◆ **Exercise**
The entries that follow must be given again exactly, with no pictures kept.

===== Records for processing =====

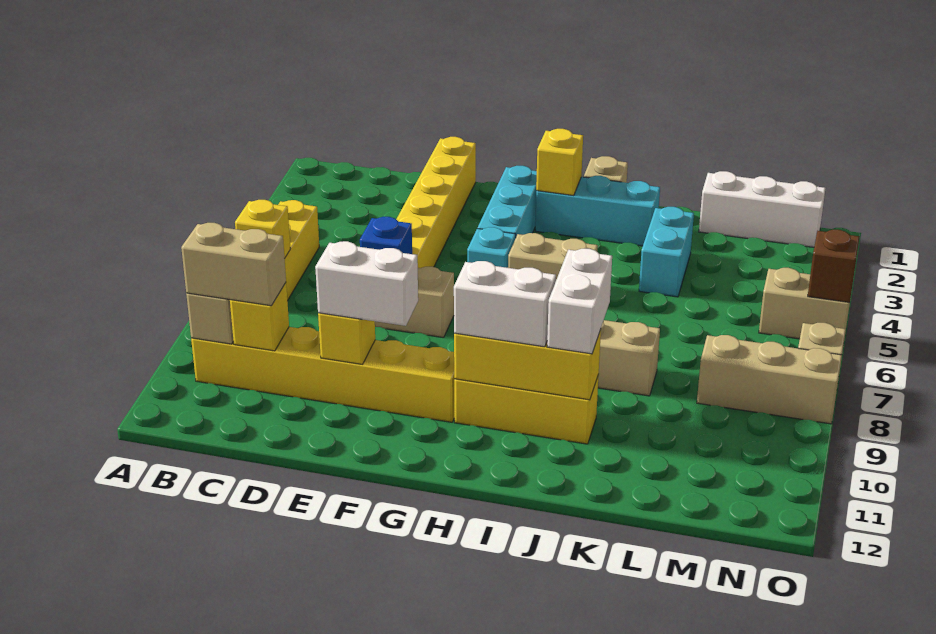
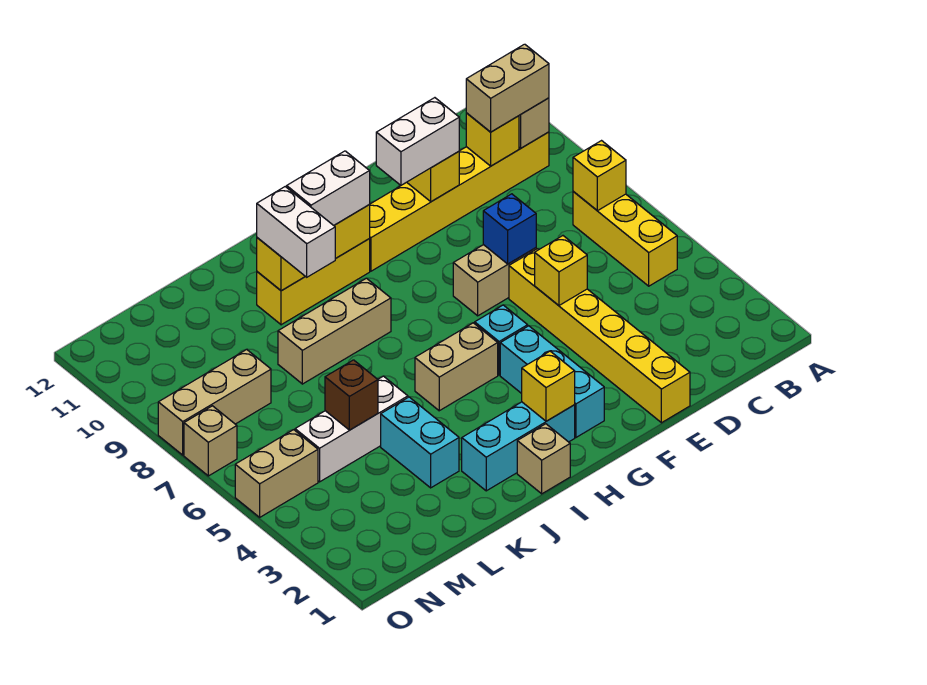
none -> yellow 1x1 brick [535,236,587,305]
white 1x3 brick [699,171,825,247] -> white 1x3 brick moved to [295,376,408,482]
brown 1x1 brick [808,230,859,302] -> brown 1x1 brick moved to [325,360,378,430]

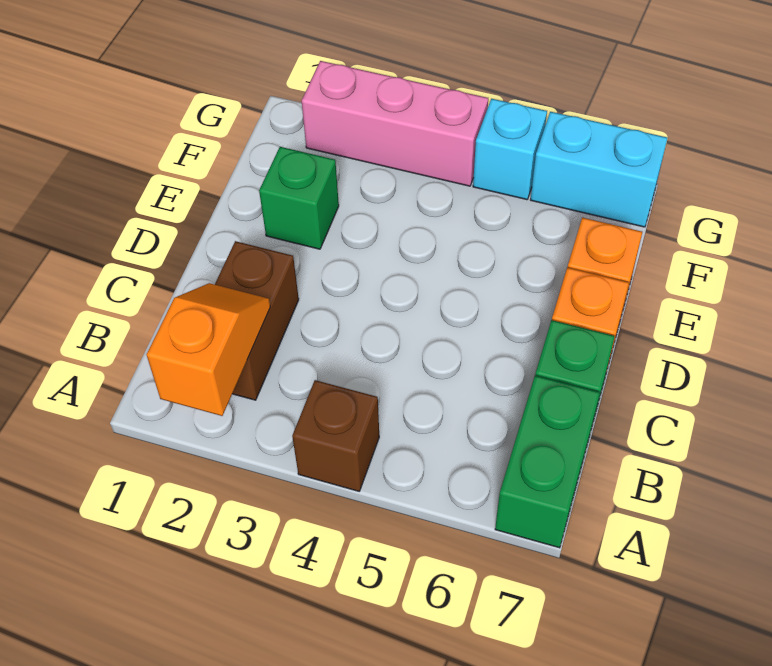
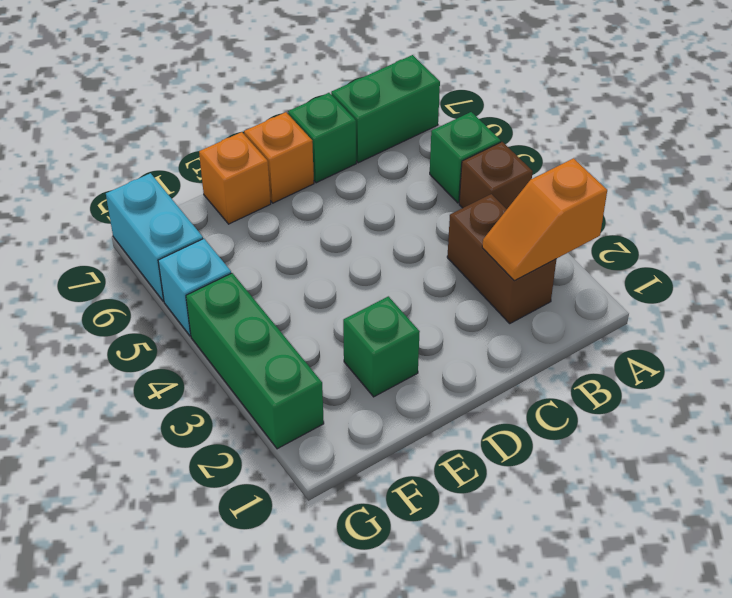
none -> green 1x1 brick [430,112,501,203]
brown 1x2 brick [215,241,299,400] -> brown 1x2 brick turned to [447,194,556,323]
pink 1x3 brick [302,61,488,186] -> green 1x3 brick [186,273,324,449]

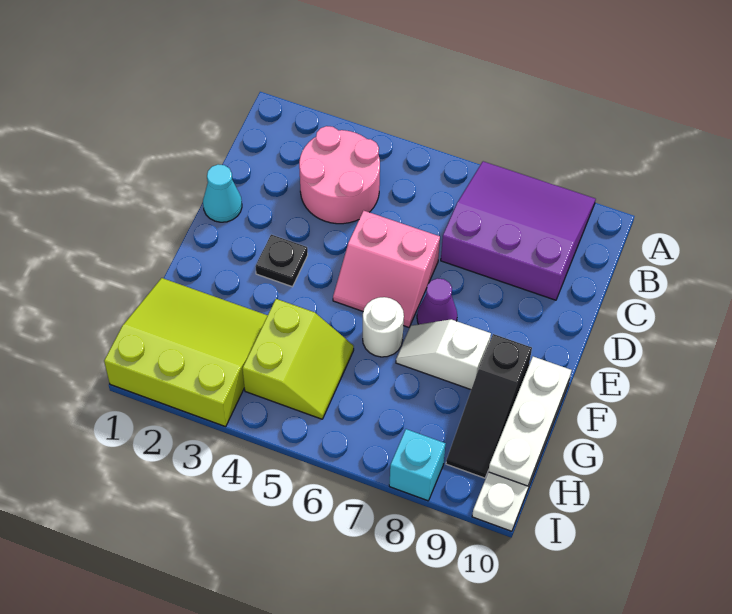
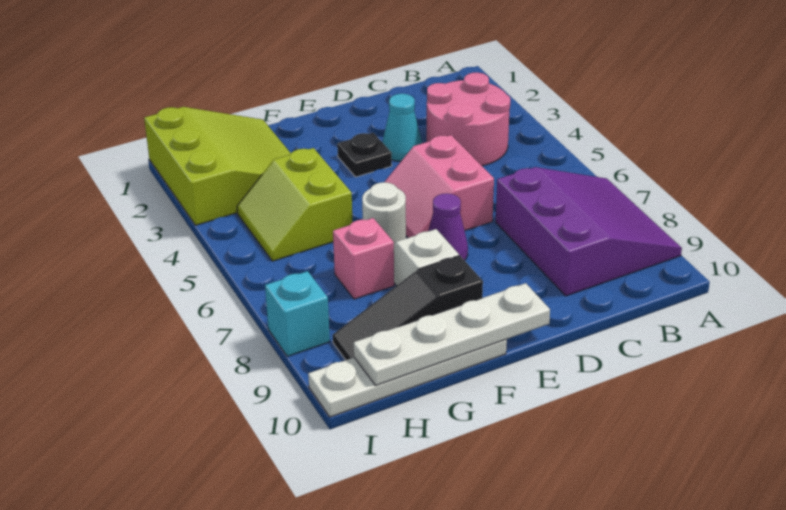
cyan 1x1 cone [203,164,242,222] -> cyan 1x1 cone moved to [382,94,422,161]
white 1x3 plate [488,357,572,486] -> white 1x4 plate [354,283,550,385]
lime 2x2 slope [242,299,354,419] -> lime 2x2 slope turned to [237,148,353,261]
none -> pink 1x1 brick [333,218,394,299]

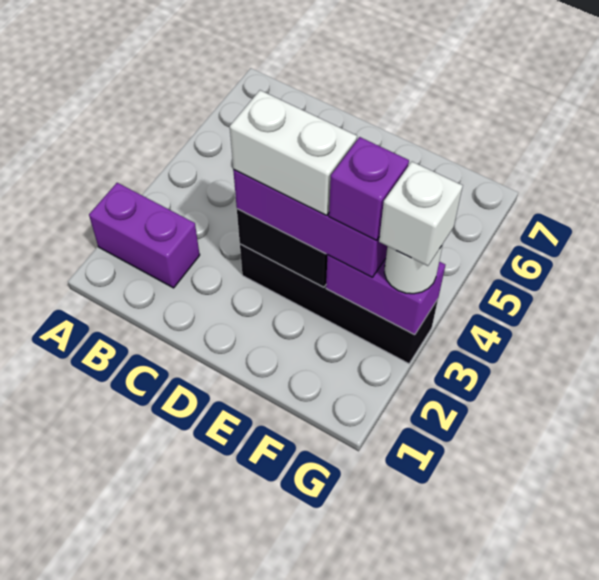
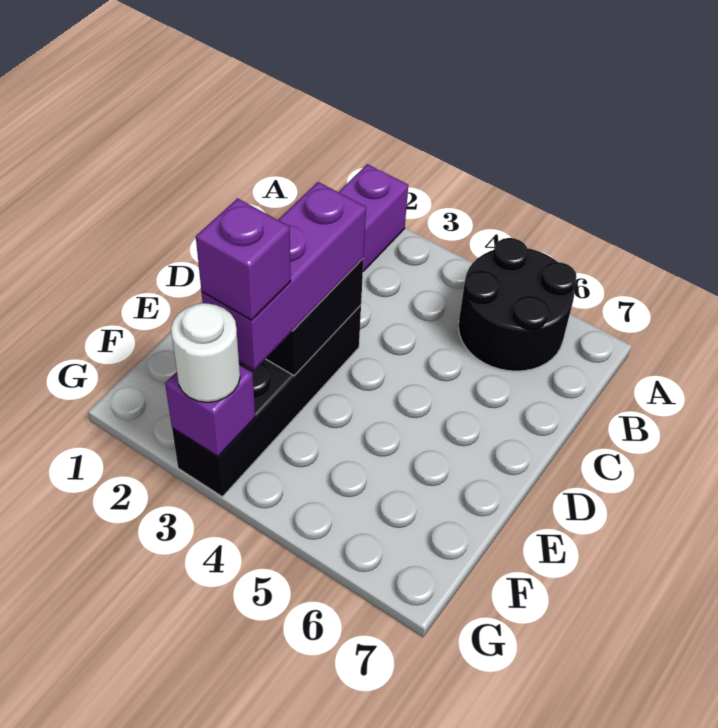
none -> black 2x2 round brick [459,238,577,371]
white 1x2 brick [230,90,357,215] -> none
purple 1x2 brick [326,255,445,335] -> purple 1x1 brick [165,365,255,457]
white 1x1 brick [379,162,463,266] -> none

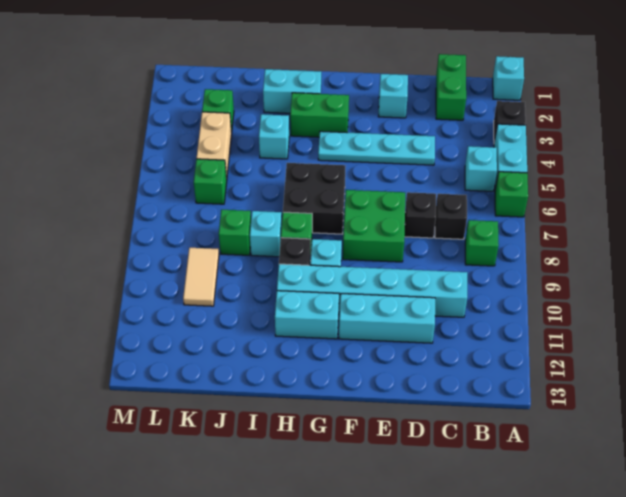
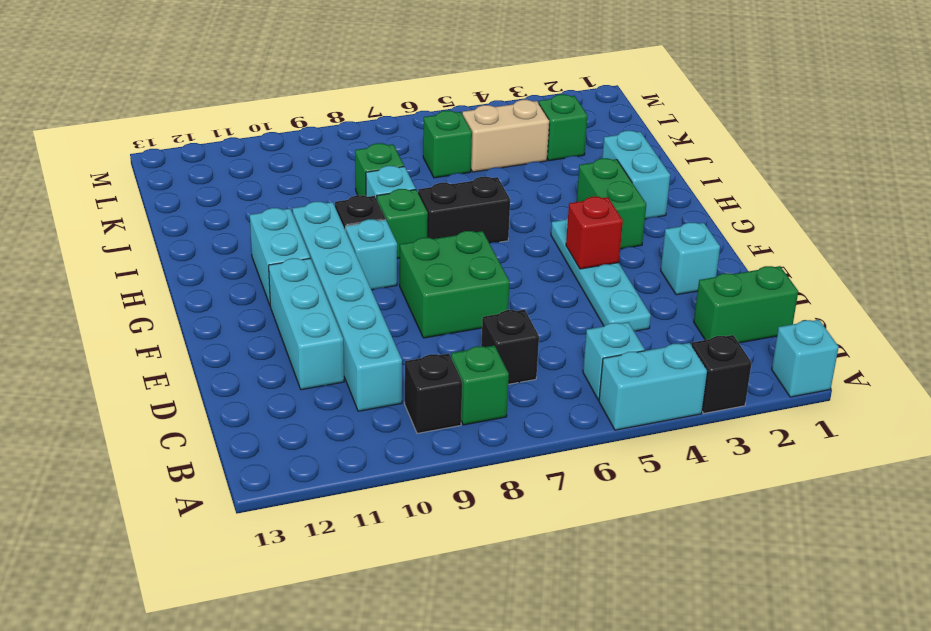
green 1x1 brick [495,172,528,217] -> none
black 1x1 brick [405,192,436,238] -> black 1x1 brick moved to [405,353,462,433]
none -> red 1x1 brick [566,197,623,269]
black 2x2 brick [283,163,345,234] -> black 1x2 brick [418,177,510,243]
cyan 1x1 brick [259,114,289,159] -> none
tan 1x2 tile [183,248,219,306] -> none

=====

◆ **Response to the task**
none -> yellow 1x1 brick [535,236,587,305]
white 1x3 brick [699,171,825,247] -> white 1x3 brick moved to [295,376,408,482]
brown 1x1 brick [808,230,859,302] -> brown 1x1 brick moved to [325,360,378,430]

none -> green 1x1 brick [430,112,501,203]
brown 1x2 brick [215,241,299,400] -> brown 1x2 brick turned to [447,194,556,323]
pink 1x3 brick [302,61,488,186] -> green 1x3 brick [186,273,324,449]

cyan 1x1 cone [203,164,242,222] -> cyan 1x1 cone moved to [382,94,422,161]
white 1x3 plate [488,357,572,486] -> white 1x4 plate [354,283,550,385]
lime 2x2 slope [242,299,354,419] -> lime 2x2 slope turned to [237,148,353,261]
none -> pink 1x1 brick [333,218,394,299]

none -> black 2x2 round brick [459,238,577,371]
white 1x2 brick [230,90,357,215] -> none
purple 1x2 brick [326,255,445,335] -> purple 1x1 brick [165,365,255,457]
white 1x1 brick [379,162,463,266] -> none

green 1x1 brick [495,172,528,217] -> none
black 1x1 brick [405,192,436,238] -> black 1x1 brick moved to [405,353,462,433]
none -> red 1x1 brick [566,197,623,269]
black 2x2 brick [283,163,345,234] -> black 1x2 brick [418,177,510,243]
cyan 1x1 brick [259,114,289,159] -> none
tan 1x2 tile [183,248,219,306] -> none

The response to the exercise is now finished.